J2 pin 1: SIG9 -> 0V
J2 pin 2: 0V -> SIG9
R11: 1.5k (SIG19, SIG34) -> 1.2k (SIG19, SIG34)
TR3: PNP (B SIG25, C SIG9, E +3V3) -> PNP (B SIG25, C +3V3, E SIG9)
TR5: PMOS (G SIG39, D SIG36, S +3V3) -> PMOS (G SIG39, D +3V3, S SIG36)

Exercise details:
The answer must be every record above, repeated exactly as written.

Response to the task:
J2 pin 1: SIG9 -> 0V
J2 pin 2: 0V -> SIG9
R11: 1.5k (SIG19, SIG34) -> 1.2k (SIG19, SIG34)
TR3: PNP (B SIG25, C SIG9, E +3V3) -> PNP (B SIG25, C +3V3, E SIG9)
TR5: PMOS (G SIG39, D SIG36, S +3V3) -> PMOS (G SIG39, D +3V3, S SIG36)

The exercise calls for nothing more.